• _Entries shown_
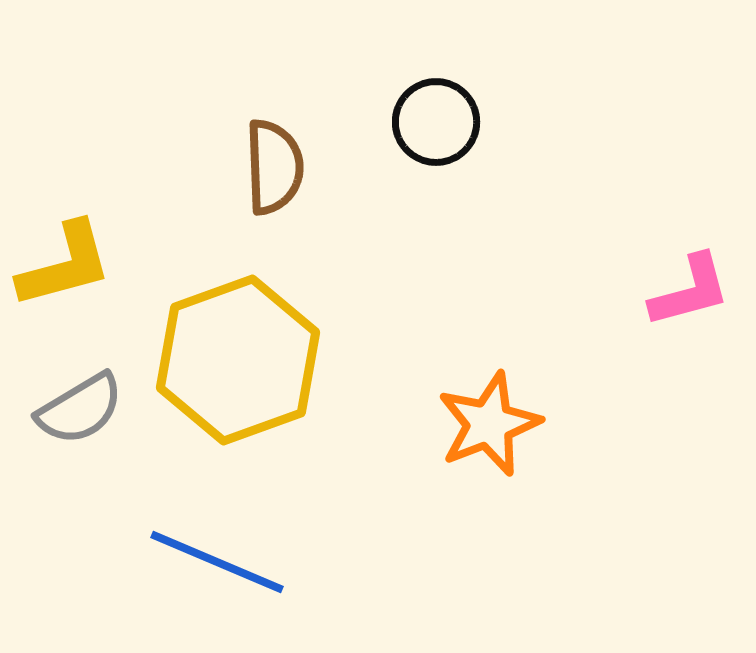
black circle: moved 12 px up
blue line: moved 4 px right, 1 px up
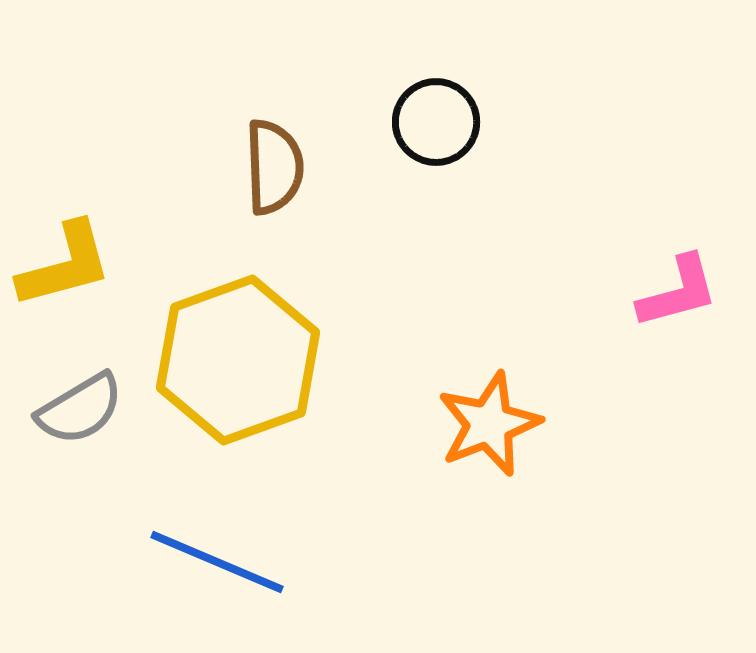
pink L-shape: moved 12 px left, 1 px down
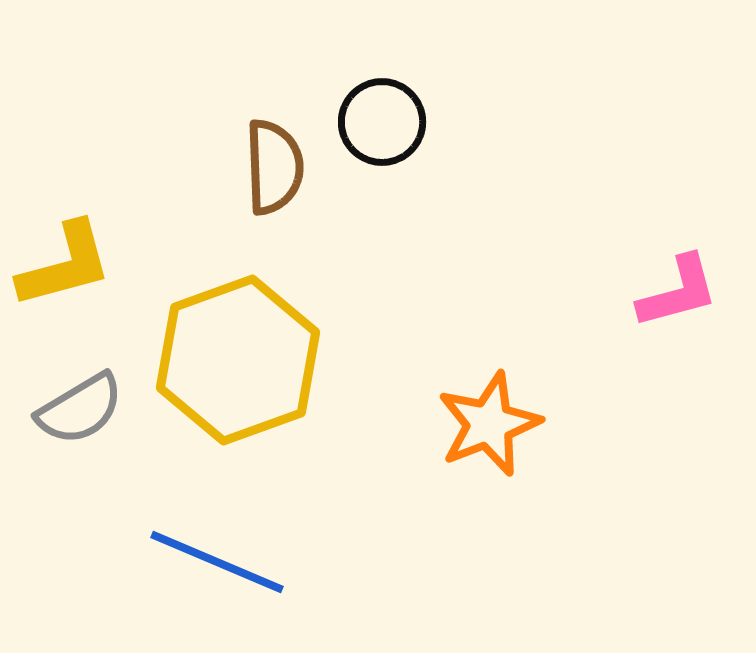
black circle: moved 54 px left
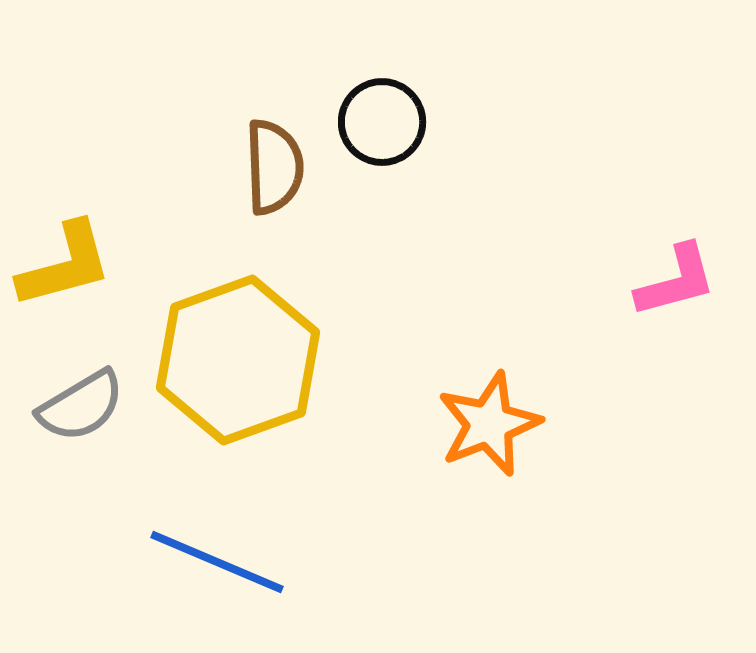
pink L-shape: moved 2 px left, 11 px up
gray semicircle: moved 1 px right, 3 px up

• _Exercise brief_
Copy every line of the items above word for word, leaving out the pictures.

• _Answer in full_
black circle: moved 12 px up
blue line: moved 4 px right, 1 px up
pink L-shape: moved 12 px left, 1 px down
black circle: moved 54 px left
pink L-shape: moved 2 px left, 11 px up
gray semicircle: moved 1 px right, 3 px up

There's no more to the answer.